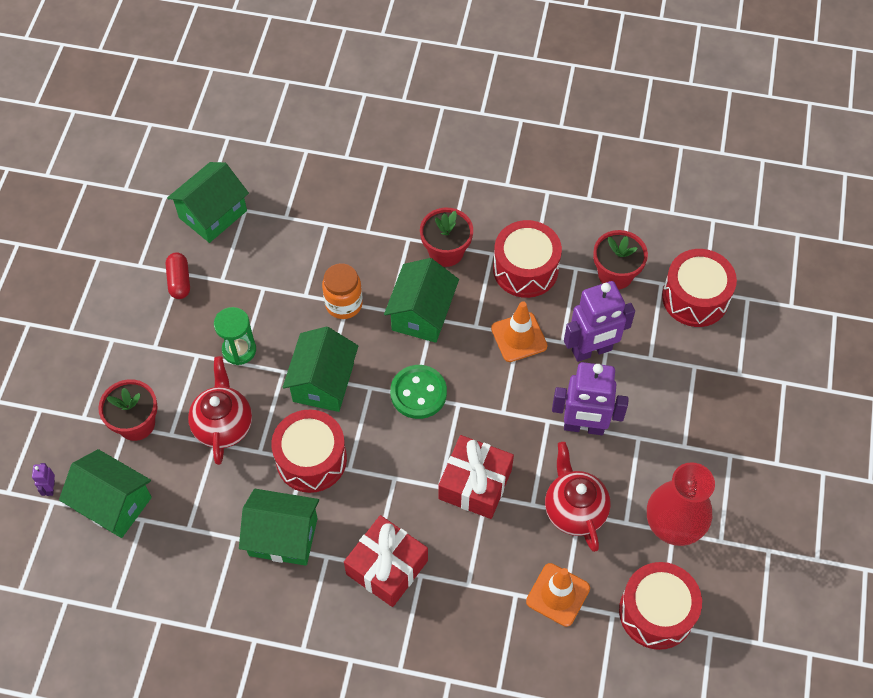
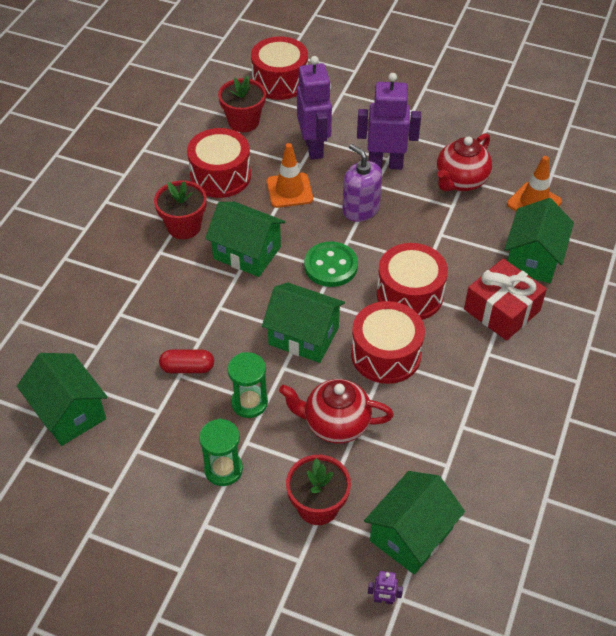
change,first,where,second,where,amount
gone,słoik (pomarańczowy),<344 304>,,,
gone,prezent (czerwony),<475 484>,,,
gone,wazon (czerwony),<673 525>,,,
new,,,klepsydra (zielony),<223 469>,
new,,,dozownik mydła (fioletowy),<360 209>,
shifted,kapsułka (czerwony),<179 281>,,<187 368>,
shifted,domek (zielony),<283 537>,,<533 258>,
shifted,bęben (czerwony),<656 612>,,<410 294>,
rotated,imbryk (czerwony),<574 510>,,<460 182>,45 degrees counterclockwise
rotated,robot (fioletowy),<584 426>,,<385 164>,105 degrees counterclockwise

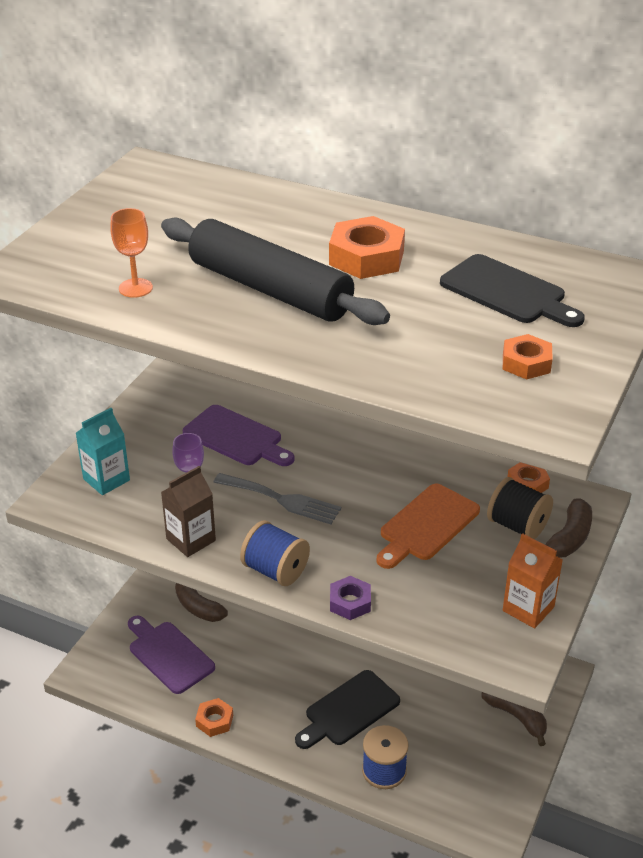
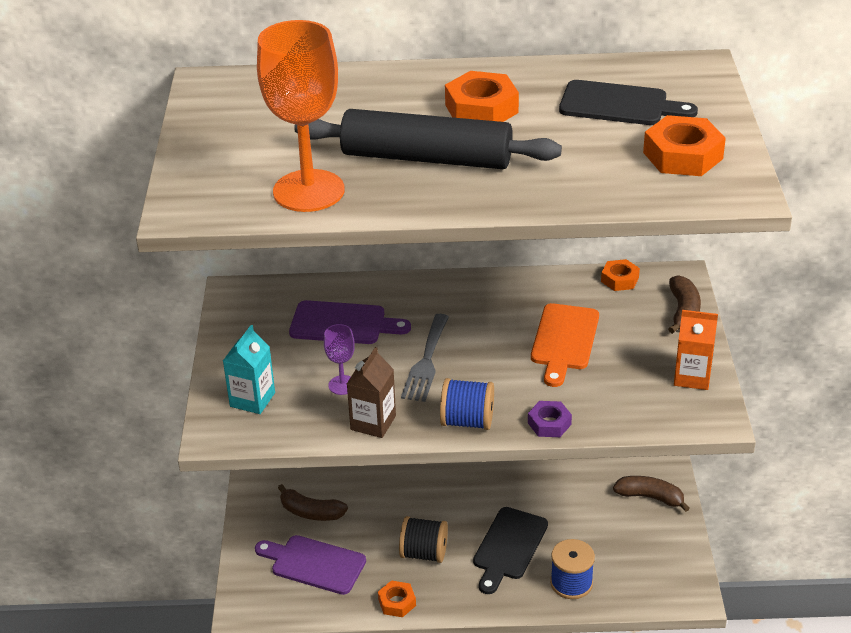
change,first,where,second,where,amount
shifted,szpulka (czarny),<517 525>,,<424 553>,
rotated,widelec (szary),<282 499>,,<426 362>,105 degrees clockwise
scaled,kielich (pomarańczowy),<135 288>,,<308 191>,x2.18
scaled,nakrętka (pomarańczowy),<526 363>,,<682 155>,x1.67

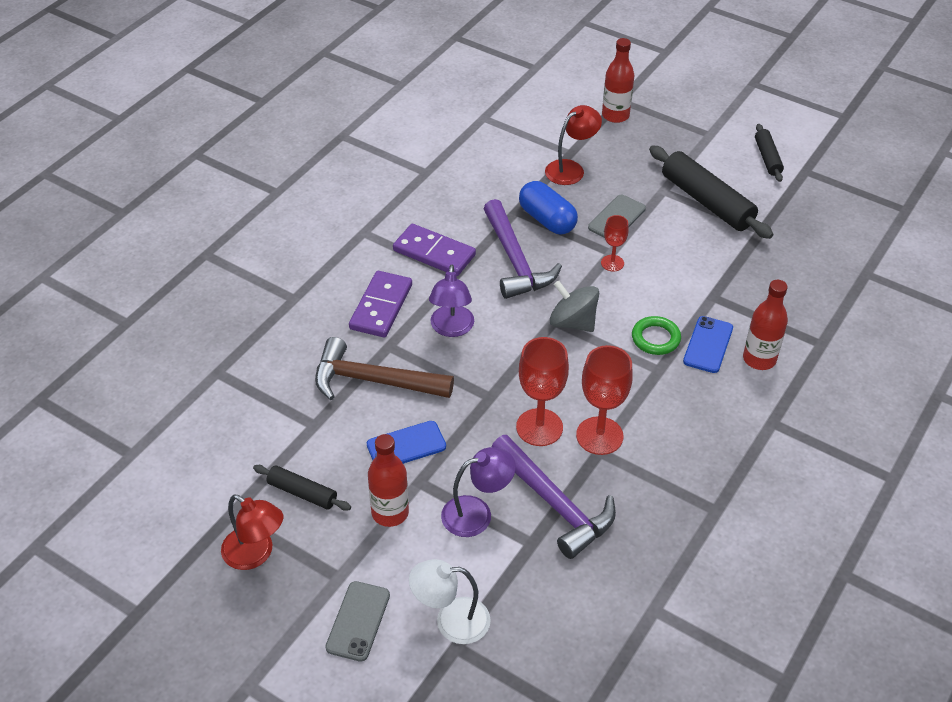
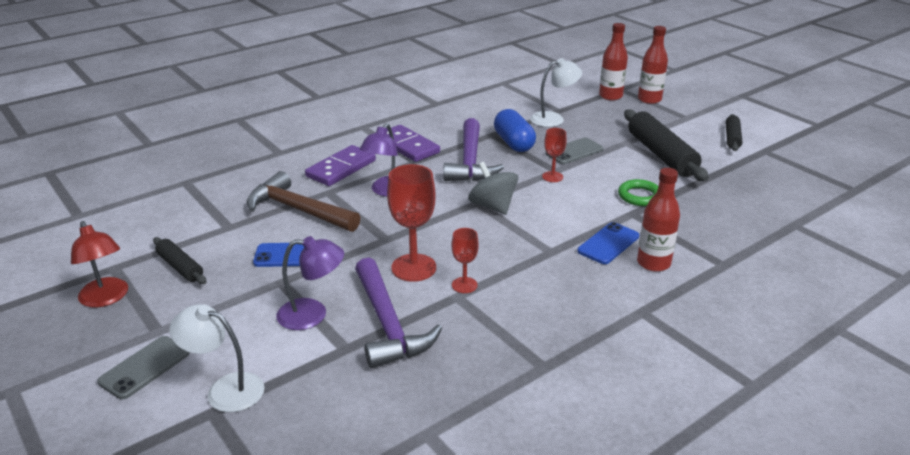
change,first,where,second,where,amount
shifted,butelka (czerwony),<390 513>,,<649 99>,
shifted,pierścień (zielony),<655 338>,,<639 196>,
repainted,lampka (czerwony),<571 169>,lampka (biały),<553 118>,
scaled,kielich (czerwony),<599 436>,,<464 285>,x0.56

*Exercise description*
Every line in the entries above that has the word "fioletowy" should be identified and copied.

*Exercise output*
new,,,dozownik mydła (fioletowy),<360 209>,
rotated,robot (fioletowy),<584 426>,,<385 164>,105 degrees counterclockwise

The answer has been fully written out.